__Dataset__:
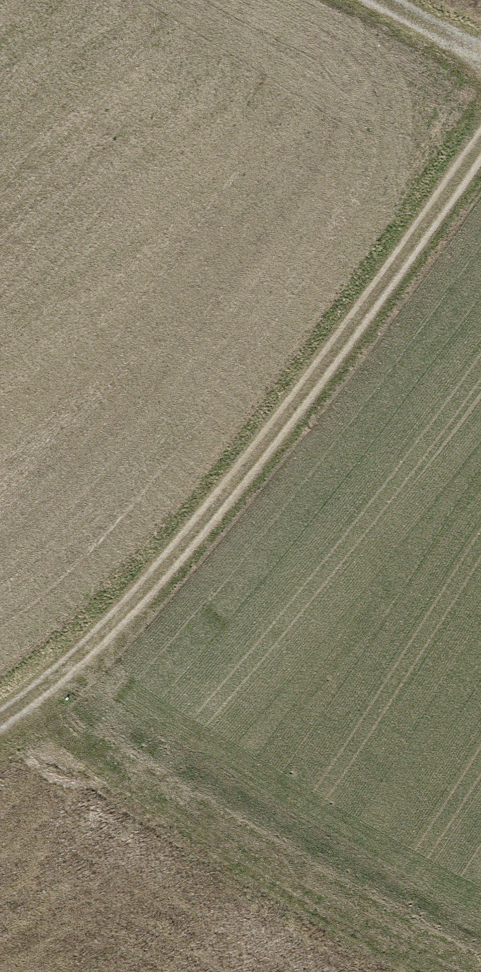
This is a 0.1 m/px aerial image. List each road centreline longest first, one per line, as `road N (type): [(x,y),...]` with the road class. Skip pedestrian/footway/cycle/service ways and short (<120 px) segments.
road 1 (track): [(480,151),(355,337),(189,550),(32,708),(0,727)]
road 2 (track): [(32,708),(476,971)]

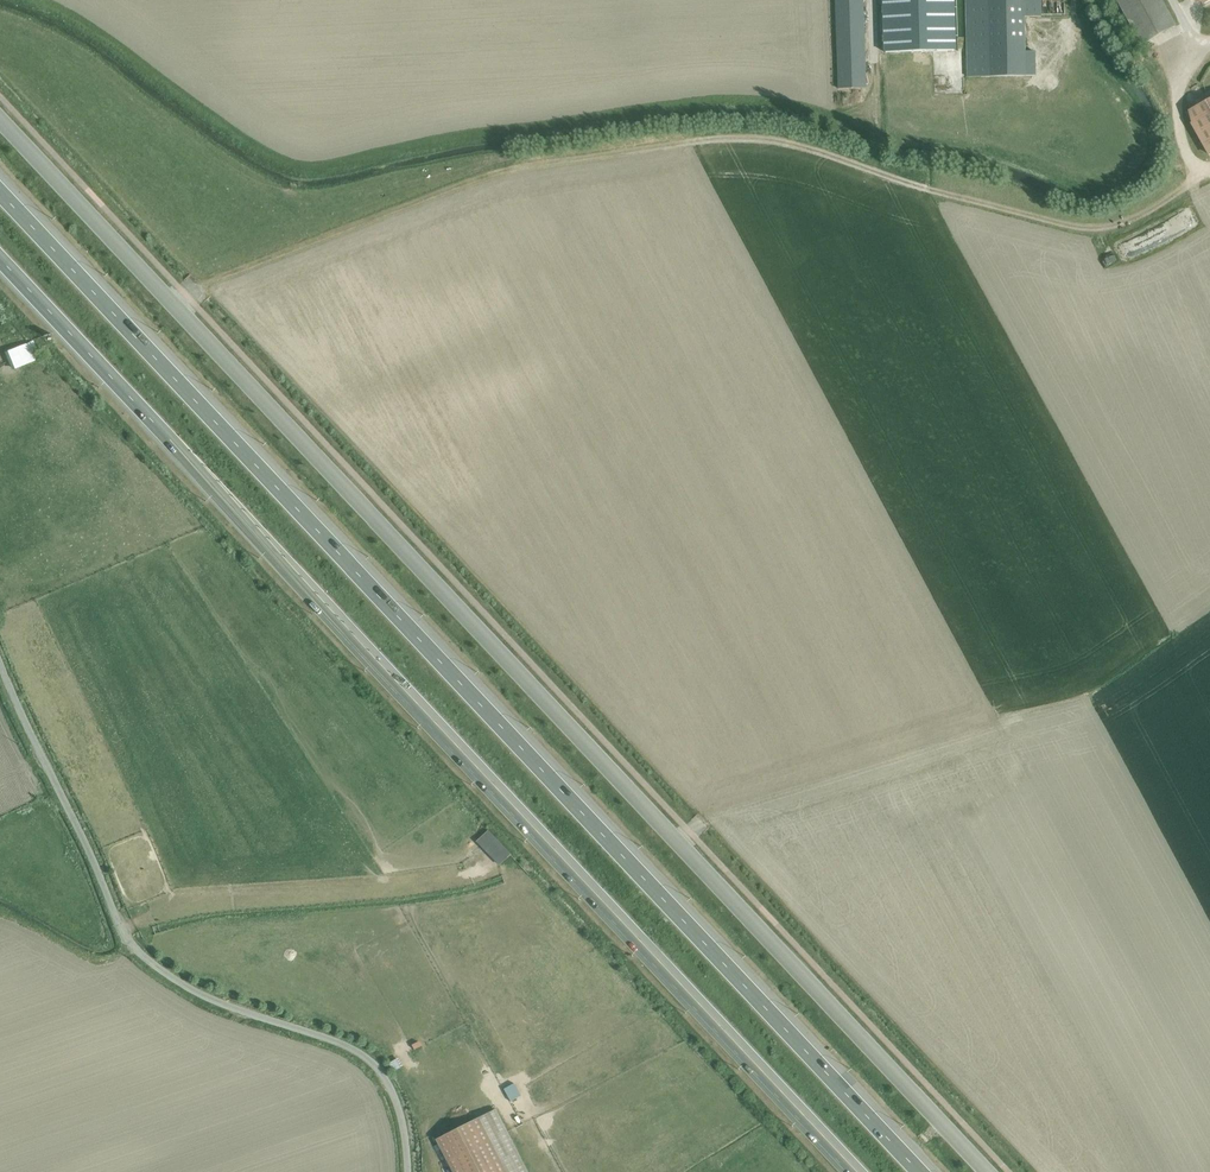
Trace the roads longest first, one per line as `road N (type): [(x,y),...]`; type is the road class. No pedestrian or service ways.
road 1 (unclassified): [(987,1171),(0,123)]
road 2 (trunk): [(918,1171),(0,192)]
road 3 (trunk): [(0,257),(858,1171)]
road 4 (unclassified): [(0,661),(130,941),(207,996),(359,1052),(397,1103),(408,1171)]

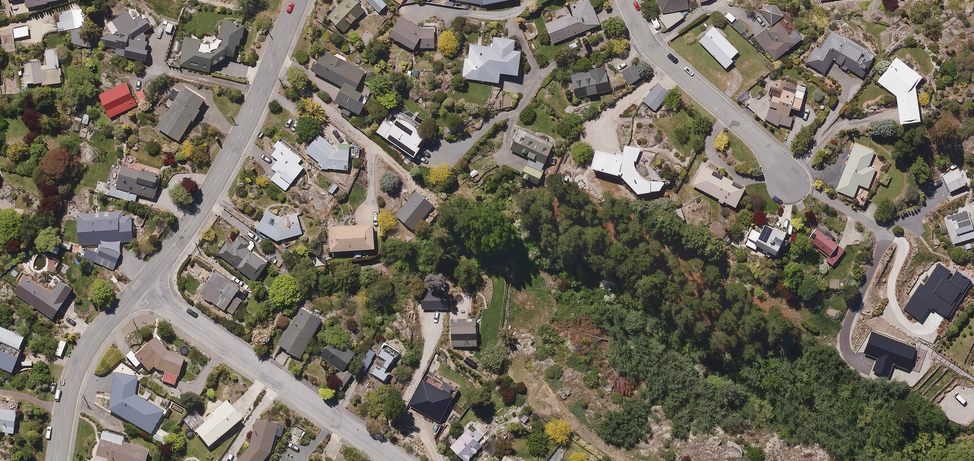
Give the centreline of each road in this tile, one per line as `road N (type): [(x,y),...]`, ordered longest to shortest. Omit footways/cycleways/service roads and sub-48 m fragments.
road 1 (residential): [(139,286),(238,141),(298,0)]
road 2 (residential): [(395,460),(139,286)]
road 3 (residential): [(626,0),(658,55),(760,142),(785,179)]
road 4 (residential): [(56,460),(78,364),(139,286)]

__Task statement__:
Set the records down again exactly, and omit any picture in them.

__Expected answer__:
This is a 0.1 m/px aerial image. List each road centreline longest first, one per line, as `road N (type): [(x,y),...]` with the road class. Skip pedestrian/footway/cycle/service ways and short (<120 px) segments.
road 1 (track): [(480,151),(355,337),(189,550),(32,708),(0,727)]
road 2 (track): [(32,708),(476,971)]

Trace the roads longest first, one per line as `road N (type): [(x,y),...]`; type is the road class. No pedestrian or service ways.
road 1 (unclassified): [(987,1171),(0,123)]
road 2 (trunk): [(918,1171),(0,192)]
road 3 (trunk): [(0,257),(858,1171)]
road 4 (unclassified): [(0,661),(130,941),(207,996),(359,1052),(397,1103),(408,1171)]

Give the centreline of each road in this tile, one per line as `road N (type): [(x,y),...]`, ordered longest to shortest. Omit footways/cycleways/service roads and sub-48 m fragments.
road 1 (residential): [(139,286),(238,141),(298,0)]
road 2 (residential): [(395,460),(139,286)]
road 3 (residential): [(626,0),(658,55),(760,142),(785,179)]
road 4 (residential): [(56,460),(78,364),(139,286)]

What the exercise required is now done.